Instructions for the task: Leaving the pictures aside, transcribe every line below exactly.

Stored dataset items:
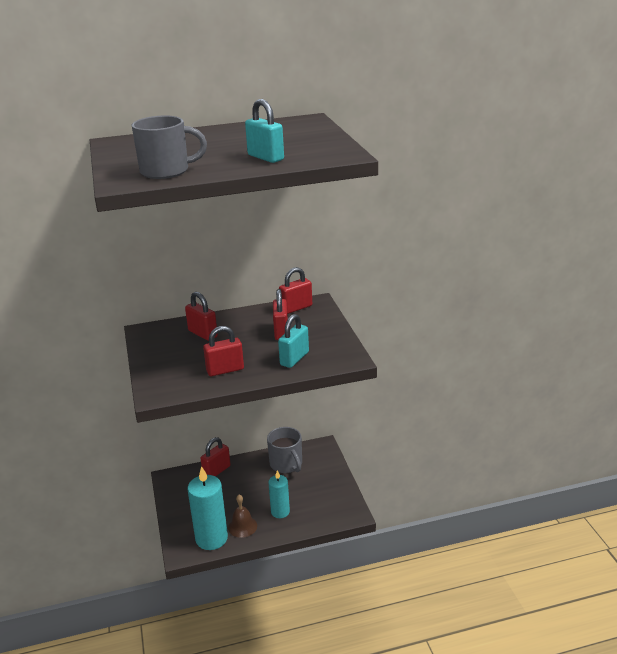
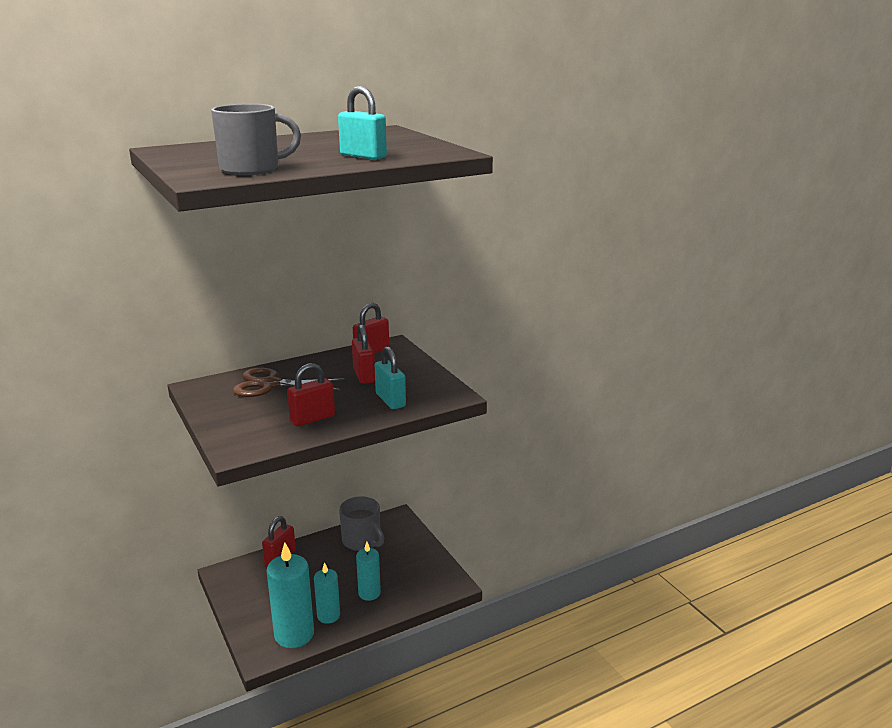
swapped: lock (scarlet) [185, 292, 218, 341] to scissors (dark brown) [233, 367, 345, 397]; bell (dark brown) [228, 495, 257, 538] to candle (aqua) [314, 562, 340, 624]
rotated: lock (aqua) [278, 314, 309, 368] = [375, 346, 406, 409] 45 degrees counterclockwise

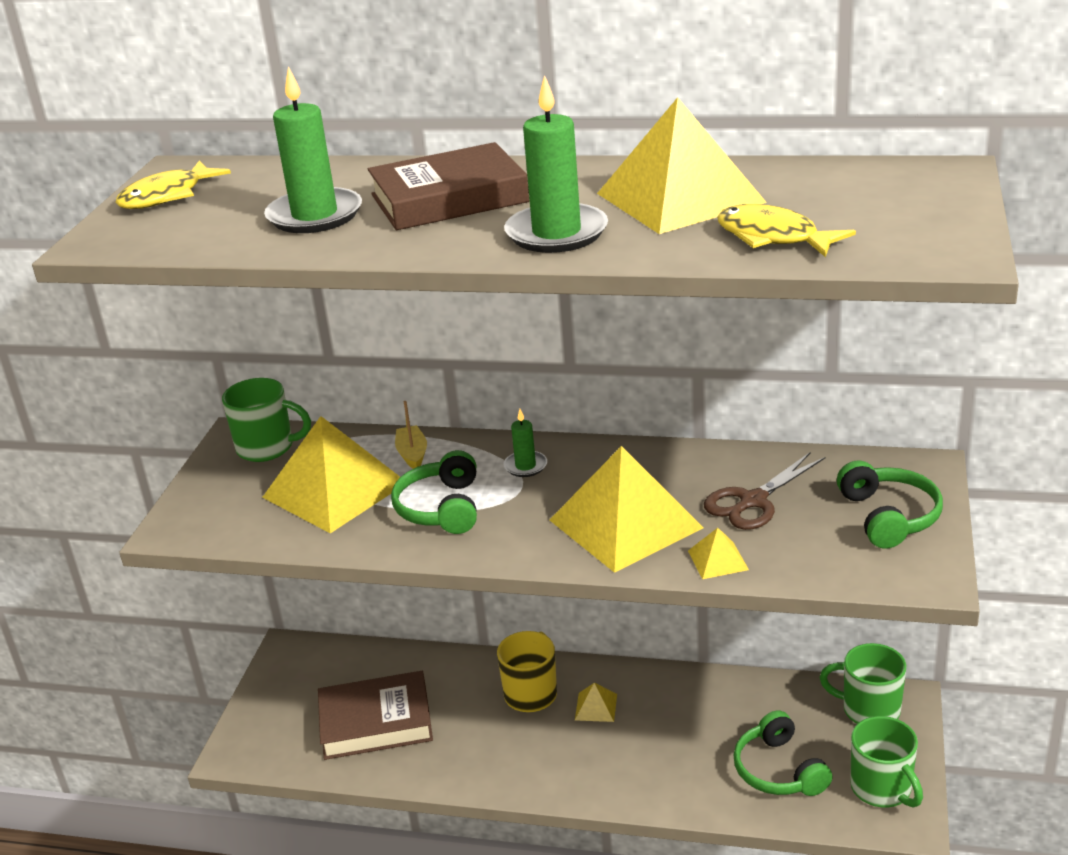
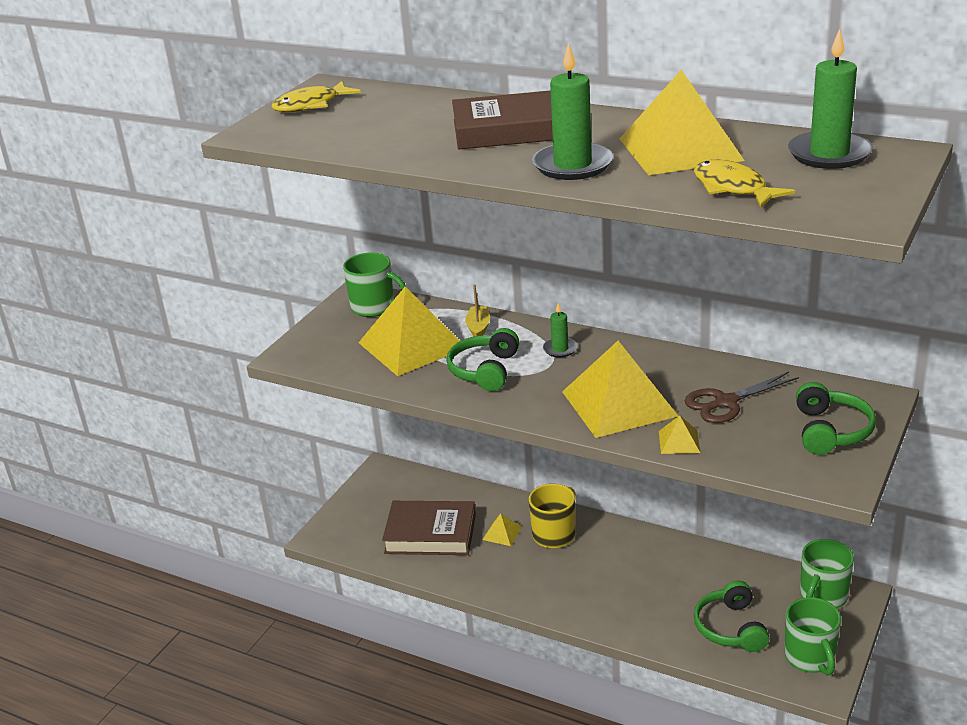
shifted: candle (leaf-green) [264, 66, 362, 233] to [788, 28, 873, 169]; pyramid shape (yellow) [575, 683, 617, 722] to [482, 513, 522, 546]
rotated: mug (leaf-green) [819, 643, 906, 724] = [800, 539, 854, 608] 90 degrees counterclockwise

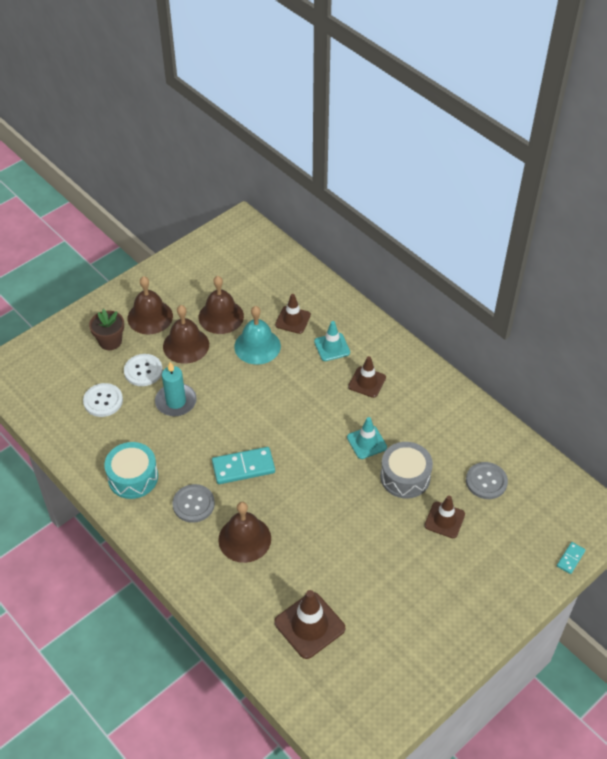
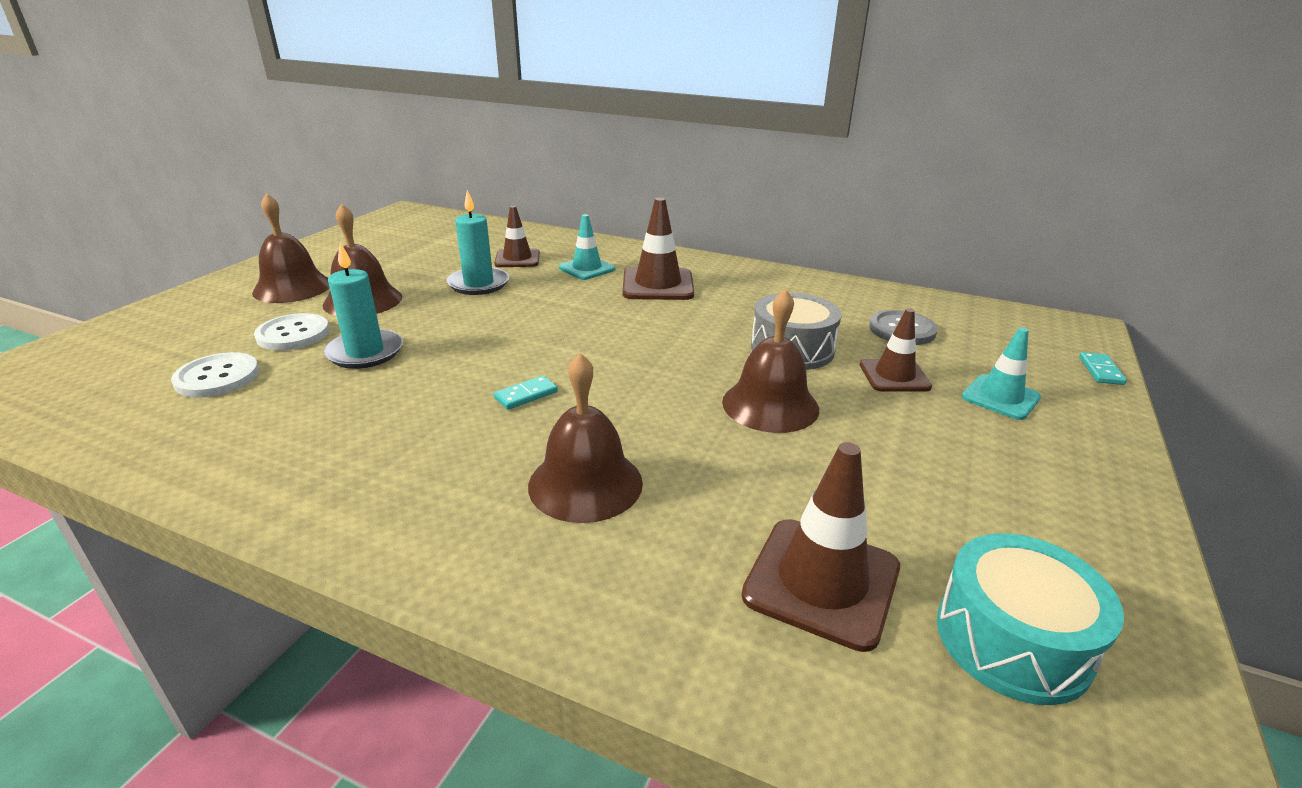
gone: plant pot (dark brown) [89, 309, 124, 350]; sewing button (grey) [172, 484, 215, 523]
shifted: bell (dark brown) [199, 276, 244, 334] to [722, 288, 819, 433]; road cone (aqua) [347, 417, 387, 459] to [961, 328, 1041, 420]; snare drum (aqua) [104, 442, 158, 499] to [937, 533, 1124, 705]
swapped: bell (aqua) [234, 306, 281, 364] to candle (aqua) [447, 190, 509, 295]
scaled: road cone (dark brown) [348, 356, 386, 398] = [623, 198, 694, 300] x1.51; domino tile (aqua) [212, 447, 275, 484] = [494, 376, 558, 410] x0.52

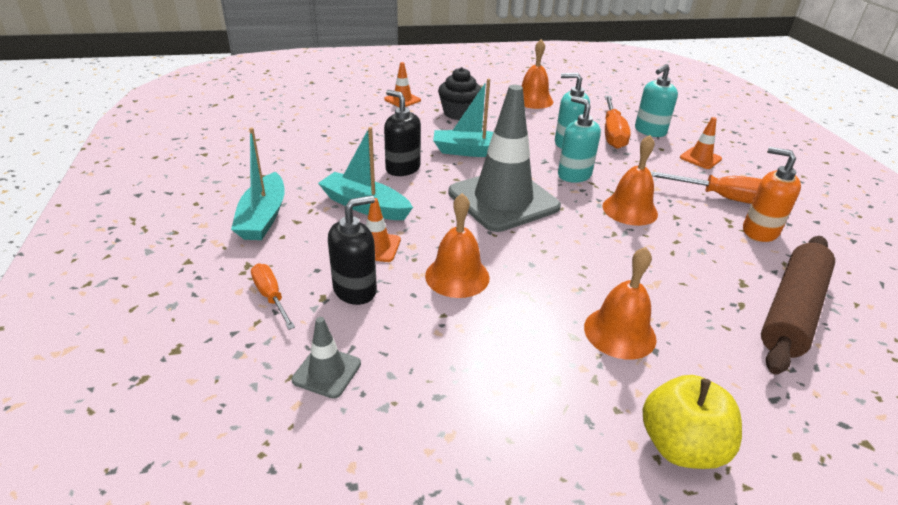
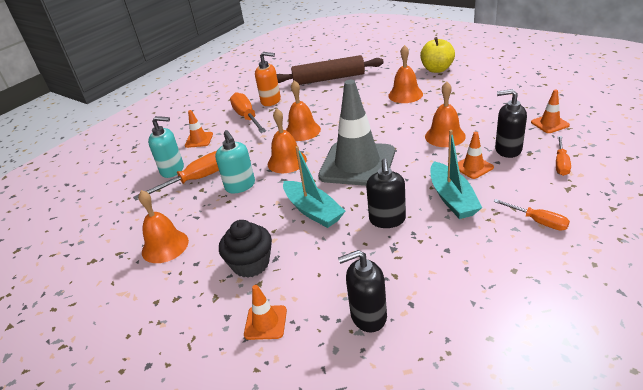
new: soap pump (jet-black) [338, 250, 387, 332]
swapped: soap pump (aqua) [558, 96, 601, 183] to bell (orange) [268, 108, 307, 173]; sailboat (aqua) [231, 127, 285, 240] to flat screwdriver (orange) [493, 199, 570, 231]
repainted: road cone (grey) [292, 317, 361, 399] to road cone (orange) [531, 89, 570, 133]
rotated: soap pump (orange) [743, 147, 801, 242] = [255, 52, 281, 106] 75 degrees counterclockwise

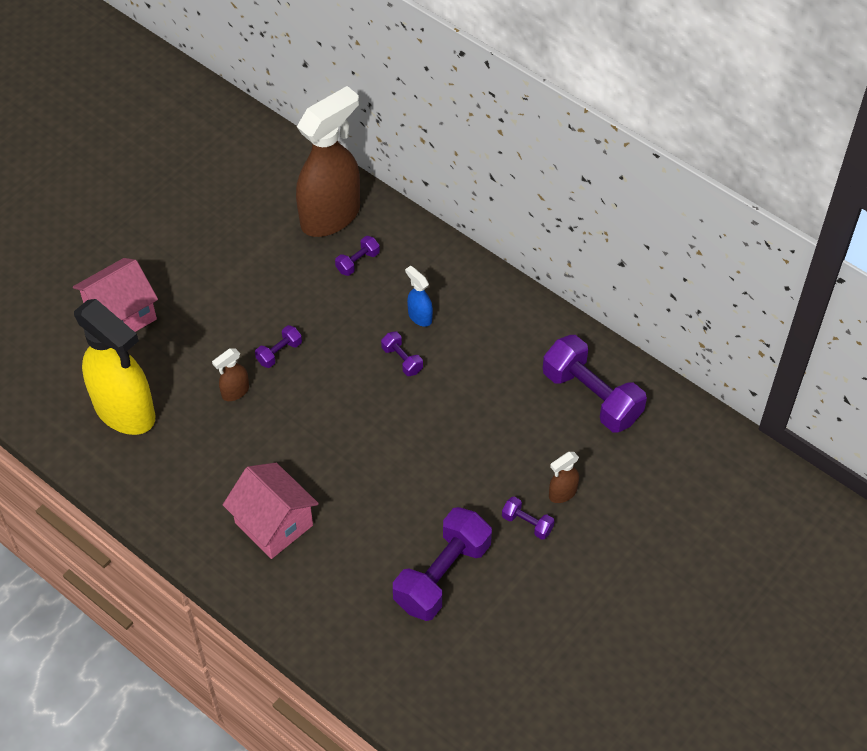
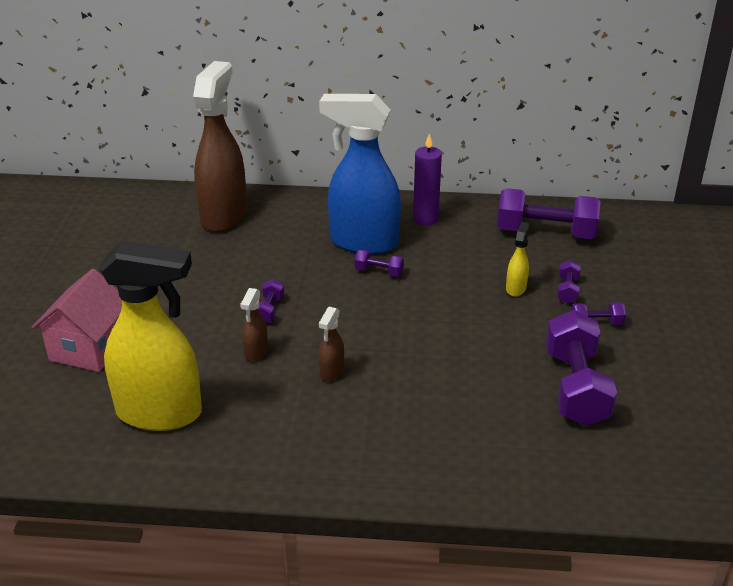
gone: cottage (pink) [223, 463, 319, 559]
new: candle (purple) [413, 134, 442, 226]; sprayer (yellow) [506, 222, 530, 297]
shifted: hand weight (purple) [335, 236, 380, 276] to [557, 260, 581, 304]; sprayer (dark brown) [549, 452, 579, 503] to [319, 307, 344, 382]
scaled: sprayer (blue) [405, 266, 433, 327] = [319, 94, 401, 255] x2.42

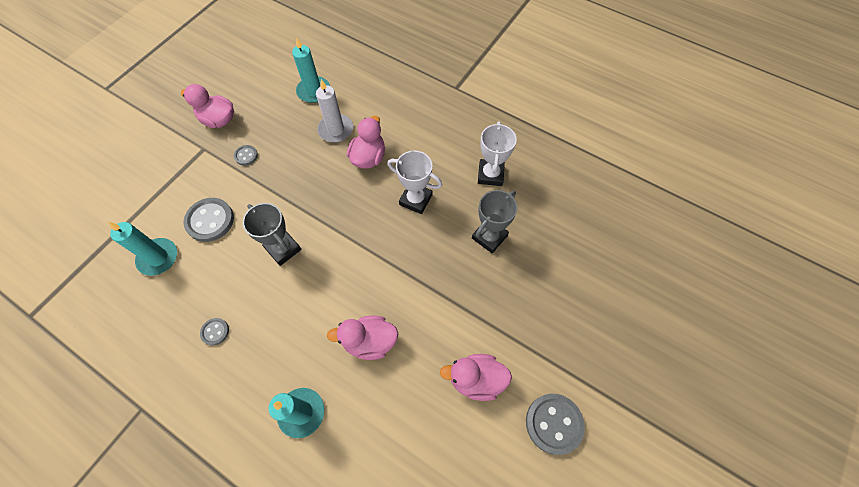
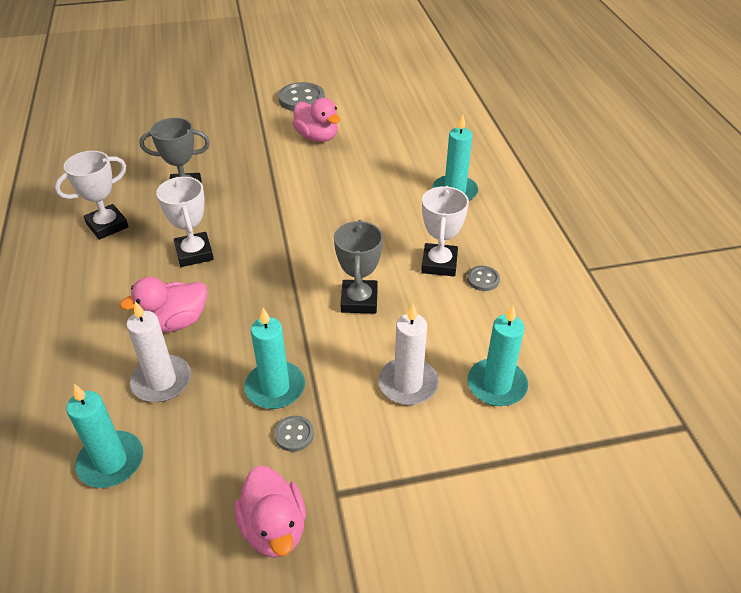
gone: duck (pink) [327, 316, 398, 360]
new: award cup (snow-white) [421, 186, 469, 276]; candle (aqua) [244, 308, 305, 409]
swapped: sewing button (grey) [184, 198, 234, 242] to candle (snow-white) [378, 304, 439, 405]

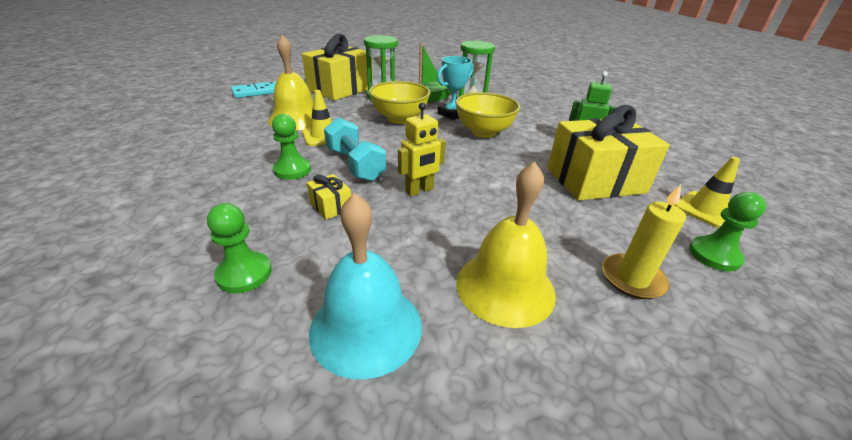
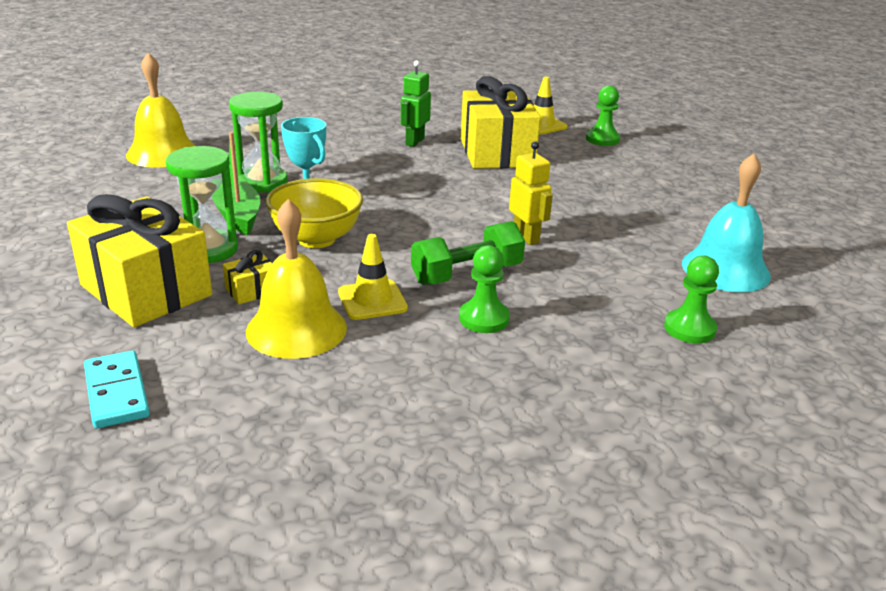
gone: bowl (yellow) [455, 92, 520, 138]; candle (yellow) [602, 184, 686, 299]
shifted: bell (yellow) [456, 162, 556, 328] to [126, 53, 196, 168]; present (yellow) [307, 174, 351, 220] to [223, 250, 272, 304]
repainted: hand weight (aqua) [324, 117, 386, 181] to hand weight (leaf-green) [411, 221, 525, 285]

Exercise result:
swapped: lock (scarlet) [185, 292, 218, 341] to scissors (dark brown) [233, 367, 345, 397]; bell (dark brown) [228, 495, 257, 538] to candle (aqua) [314, 562, 340, 624]
rotated: lock (aqua) [278, 314, 309, 368] = [375, 346, 406, 409] 45 degrees counterclockwise

shifted: candle (leaf-green) [264, 66, 362, 233] to [788, 28, 873, 169]; pyramid shape (yellow) [575, 683, 617, 722] to [482, 513, 522, 546]
rotated: mug (leaf-green) [819, 643, 906, 724] = [800, 539, 854, 608] 90 degrees counterclockwise

gone: plant pot (dark brown) [89, 309, 124, 350]; sewing button (grey) [172, 484, 215, 523]
shifted: bell (dark brown) [199, 276, 244, 334] to [722, 288, 819, 433]; road cone (aqua) [347, 417, 387, 459] to [961, 328, 1041, 420]; snare drum (aqua) [104, 442, 158, 499] to [937, 533, 1124, 705]
swapped: bell (aqua) [234, 306, 281, 364] to candle (aqua) [447, 190, 509, 295]
scaled: road cone (dark brown) [348, 356, 386, 398] = [623, 198, 694, 300] x1.51; domino tile (aqua) [212, 447, 275, 484] = [494, 376, 558, 410] x0.52

new: soap pump (jet-black) [338, 250, 387, 332]
swapped: soap pump (aqua) [558, 96, 601, 183] to bell (orange) [268, 108, 307, 173]; sailboat (aqua) [231, 127, 285, 240] to flat screwdriver (orange) [493, 199, 570, 231]
repainted: road cone (grey) [292, 317, 361, 399] to road cone (orange) [531, 89, 570, 133]
rotated: soap pump (orange) [743, 147, 801, 242] = [255, 52, 281, 106] 75 degrees counterclockwise

gone: cottage (pink) [223, 463, 319, 559]
new: candle (purple) [413, 134, 442, 226]; sprayer (yellow) [506, 222, 530, 297]
shifted: hand weight (purple) [335, 236, 380, 276] to [557, 260, 581, 304]; sprayer (dark brown) [549, 452, 579, 503] to [319, 307, 344, 382]
scaled: sprayer (blue) [405, 266, 433, 327] = [319, 94, 401, 255] x2.42

gone: duck (pink) [327, 316, 398, 360]
new: award cup (snow-white) [421, 186, 469, 276]; candle (aqua) [244, 308, 305, 409]
swapped: sewing button (grey) [184, 198, 234, 242] to candle (snow-white) [378, 304, 439, 405]

gone: bowl (yellow) [455, 92, 520, 138]; candle (yellow) [602, 184, 686, 299]
shifted: bell (yellow) [456, 162, 556, 328] to [126, 53, 196, 168]; present (yellow) [307, 174, 351, 220] to [223, 250, 272, 304]
repainted: hand weight (aqua) [324, 117, 386, 181] to hand weight (leaf-green) [411, 221, 525, 285]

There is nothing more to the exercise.